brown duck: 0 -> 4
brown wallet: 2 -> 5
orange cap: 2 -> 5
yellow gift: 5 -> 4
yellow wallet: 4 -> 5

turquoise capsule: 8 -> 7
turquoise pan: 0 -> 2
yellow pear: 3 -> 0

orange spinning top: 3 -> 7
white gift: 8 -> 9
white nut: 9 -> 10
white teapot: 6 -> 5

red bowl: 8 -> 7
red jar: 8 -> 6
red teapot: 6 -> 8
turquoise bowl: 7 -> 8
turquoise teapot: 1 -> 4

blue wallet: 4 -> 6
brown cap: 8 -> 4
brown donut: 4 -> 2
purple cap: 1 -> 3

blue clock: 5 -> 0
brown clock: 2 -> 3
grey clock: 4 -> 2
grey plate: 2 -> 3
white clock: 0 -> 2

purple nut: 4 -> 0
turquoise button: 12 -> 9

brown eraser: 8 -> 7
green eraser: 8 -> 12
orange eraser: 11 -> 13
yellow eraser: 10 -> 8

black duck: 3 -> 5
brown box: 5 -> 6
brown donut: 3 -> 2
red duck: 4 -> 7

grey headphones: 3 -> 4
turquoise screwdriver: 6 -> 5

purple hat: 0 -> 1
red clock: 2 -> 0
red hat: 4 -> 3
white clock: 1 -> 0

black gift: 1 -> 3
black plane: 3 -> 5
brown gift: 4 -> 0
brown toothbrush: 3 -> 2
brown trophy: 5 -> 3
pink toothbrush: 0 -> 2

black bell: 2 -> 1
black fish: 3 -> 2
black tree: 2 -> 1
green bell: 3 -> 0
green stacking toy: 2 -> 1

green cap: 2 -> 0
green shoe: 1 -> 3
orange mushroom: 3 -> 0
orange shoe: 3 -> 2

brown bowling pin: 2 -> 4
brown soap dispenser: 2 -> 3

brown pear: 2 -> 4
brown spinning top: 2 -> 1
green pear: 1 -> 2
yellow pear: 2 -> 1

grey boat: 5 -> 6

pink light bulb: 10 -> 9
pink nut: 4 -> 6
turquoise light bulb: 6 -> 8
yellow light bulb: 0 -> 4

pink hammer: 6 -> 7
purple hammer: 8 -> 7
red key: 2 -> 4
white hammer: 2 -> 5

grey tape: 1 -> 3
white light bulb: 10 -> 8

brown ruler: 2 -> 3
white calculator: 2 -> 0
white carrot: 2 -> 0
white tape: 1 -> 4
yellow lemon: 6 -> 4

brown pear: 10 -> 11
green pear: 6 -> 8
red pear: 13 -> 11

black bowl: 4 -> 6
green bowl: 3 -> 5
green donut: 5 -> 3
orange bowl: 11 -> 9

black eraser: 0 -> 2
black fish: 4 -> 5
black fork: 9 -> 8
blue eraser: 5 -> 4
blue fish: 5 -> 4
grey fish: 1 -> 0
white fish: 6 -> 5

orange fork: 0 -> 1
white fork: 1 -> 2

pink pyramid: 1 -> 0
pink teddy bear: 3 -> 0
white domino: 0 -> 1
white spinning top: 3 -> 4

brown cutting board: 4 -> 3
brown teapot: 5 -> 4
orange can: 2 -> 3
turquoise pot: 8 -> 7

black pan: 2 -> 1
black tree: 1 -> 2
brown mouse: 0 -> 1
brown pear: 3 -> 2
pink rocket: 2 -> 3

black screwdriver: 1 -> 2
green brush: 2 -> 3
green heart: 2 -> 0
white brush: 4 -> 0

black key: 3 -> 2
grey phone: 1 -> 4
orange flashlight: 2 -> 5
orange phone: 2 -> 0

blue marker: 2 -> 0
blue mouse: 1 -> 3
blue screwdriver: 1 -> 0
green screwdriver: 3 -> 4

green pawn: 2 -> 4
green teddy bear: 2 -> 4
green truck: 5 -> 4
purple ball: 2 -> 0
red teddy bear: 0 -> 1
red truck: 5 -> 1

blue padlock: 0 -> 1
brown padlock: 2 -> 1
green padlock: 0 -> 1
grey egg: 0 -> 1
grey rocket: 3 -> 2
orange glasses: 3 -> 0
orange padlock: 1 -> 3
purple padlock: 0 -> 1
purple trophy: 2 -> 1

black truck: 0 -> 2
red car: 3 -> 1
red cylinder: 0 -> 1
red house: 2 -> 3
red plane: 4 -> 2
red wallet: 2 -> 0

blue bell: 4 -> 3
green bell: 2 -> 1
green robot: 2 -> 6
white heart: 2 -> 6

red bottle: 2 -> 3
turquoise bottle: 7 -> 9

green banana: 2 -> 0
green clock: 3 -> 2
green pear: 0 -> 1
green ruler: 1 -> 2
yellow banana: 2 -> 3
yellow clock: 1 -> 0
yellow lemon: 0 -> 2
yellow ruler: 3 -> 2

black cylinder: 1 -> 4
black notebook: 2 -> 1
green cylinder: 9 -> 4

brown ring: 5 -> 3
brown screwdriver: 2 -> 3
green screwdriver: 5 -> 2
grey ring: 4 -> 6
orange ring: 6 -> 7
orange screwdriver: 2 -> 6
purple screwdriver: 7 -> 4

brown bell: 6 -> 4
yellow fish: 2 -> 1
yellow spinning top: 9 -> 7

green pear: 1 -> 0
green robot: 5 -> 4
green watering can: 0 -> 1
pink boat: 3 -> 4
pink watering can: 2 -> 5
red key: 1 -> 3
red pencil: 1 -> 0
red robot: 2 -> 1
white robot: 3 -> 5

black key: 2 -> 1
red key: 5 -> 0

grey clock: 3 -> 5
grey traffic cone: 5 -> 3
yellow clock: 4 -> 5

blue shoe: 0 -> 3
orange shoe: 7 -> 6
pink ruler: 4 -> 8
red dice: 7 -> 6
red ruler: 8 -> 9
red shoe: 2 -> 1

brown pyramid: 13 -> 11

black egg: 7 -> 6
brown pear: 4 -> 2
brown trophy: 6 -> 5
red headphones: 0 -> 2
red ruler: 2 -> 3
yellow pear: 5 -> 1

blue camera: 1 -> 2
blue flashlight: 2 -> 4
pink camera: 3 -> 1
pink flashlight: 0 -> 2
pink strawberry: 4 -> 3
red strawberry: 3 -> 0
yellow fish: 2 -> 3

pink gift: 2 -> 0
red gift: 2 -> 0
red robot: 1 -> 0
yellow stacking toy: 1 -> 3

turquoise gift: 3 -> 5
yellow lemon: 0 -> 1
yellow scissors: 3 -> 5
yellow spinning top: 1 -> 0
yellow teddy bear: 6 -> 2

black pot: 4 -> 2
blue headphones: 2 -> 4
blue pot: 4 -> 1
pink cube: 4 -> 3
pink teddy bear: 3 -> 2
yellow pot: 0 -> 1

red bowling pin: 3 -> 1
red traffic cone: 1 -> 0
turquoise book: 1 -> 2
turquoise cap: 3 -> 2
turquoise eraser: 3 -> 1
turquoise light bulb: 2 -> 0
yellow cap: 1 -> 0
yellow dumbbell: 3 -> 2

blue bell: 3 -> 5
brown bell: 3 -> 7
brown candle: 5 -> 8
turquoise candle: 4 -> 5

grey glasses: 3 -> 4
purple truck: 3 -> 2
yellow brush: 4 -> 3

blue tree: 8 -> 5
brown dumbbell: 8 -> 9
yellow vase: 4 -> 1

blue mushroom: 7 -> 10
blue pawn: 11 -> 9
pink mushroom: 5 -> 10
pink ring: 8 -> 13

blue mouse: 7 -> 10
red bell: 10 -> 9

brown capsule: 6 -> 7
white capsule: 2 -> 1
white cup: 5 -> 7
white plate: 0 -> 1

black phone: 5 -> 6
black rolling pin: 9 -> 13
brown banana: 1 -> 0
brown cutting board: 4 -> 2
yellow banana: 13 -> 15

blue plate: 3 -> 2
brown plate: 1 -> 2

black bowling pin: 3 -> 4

* [What you are asked to do]
Please give back exactly the lines of the listing above that run from the one containing "white calculator: 2 -> 0" through the one containing "yellow ruler: 3 -> 2", and only those.

* [Problem solution]
white calculator: 2 -> 0
white carrot: 2 -> 0
white tape: 1 -> 4
yellow lemon: 6 -> 4

brown pear: 10 -> 11
green pear: 6 -> 8
red pear: 13 -> 11

black bowl: 4 -> 6
green bowl: 3 -> 5
green donut: 5 -> 3
orange bowl: 11 -> 9

black eraser: 0 -> 2
black fish: 4 -> 5
black fork: 9 -> 8
blue eraser: 5 -> 4
blue fish: 5 -> 4
grey fish: 1 -> 0
white fish: 6 -> 5

orange fork: 0 -> 1
white fork: 1 -> 2

pink pyramid: 1 -> 0
pink teddy bear: 3 -> 0
white domino: 0 -> 1
white spinning top: 3 -> 4

brown cutting board: 4 -> 3
brown teapot: 5 -> 4
orange can: 2 -> 3
turquoise pot: 8 -> 7

black pan: 2 -> 1
black tree: 1 -> 2
brown mouse: 0 -> 1
brown pear: 3 -> 2
pink rocket: 2 -> 3

black screwdriver: 1 -> 2
green brush: 2 -> 3
green heart: 2 -> 0
white brush: 4 -> 0

black key: 3 -> 2
grey phone: 1 -> 4
orange flashlight: 2 -> 5
orange phone: 2 -> 0

blue marker: 2 -> 0
blue mouse: 1 -> 3
blue screwdriver: 1 -> 0
green screwdriver: 3 -> 4

green pawn: 2 -> 4
green teddy bear: 2 -> 4
green truck: 5 -> 4
purple ball: 2 -> 0
red teddy bear: 0 -> 1
red truck: 5 -> 1

blue padlock: 0 -> 1
brown padlock: 2 -> 1
green padlock: 0 -> 1
grey egg: 0 -> 1
grey rocket: 3 -> 2
orange glasses: 3 -> 0
orange padlock: 1 -> 3
purple padlock: 0 -> 1
purple trophy: 2 -> 1

black truck: 0 -> 2
red car: 3 -> 1
red cylinder: 0 -> 1
red house: 2 -> 3
red plane: 4 -> 2
red wallet: 2 -> 0

blue bell: 4 -> 3
green bell: 2 -> 1
green robot: 2 -> 6
white heart: 2 -> 6

red bottle: 2 -> 3
turquoise bottle: 7 -> 9

green banana: 2 -> 0
green clock: 3 -> 2
green pear: 0 -> 1
green ruler: 1 -> 2
yellow banana: 2 -> 3
yellow clock: 1 -> 0
yellow lemon: 0 -> 2
yellow ruler: 3 -> 2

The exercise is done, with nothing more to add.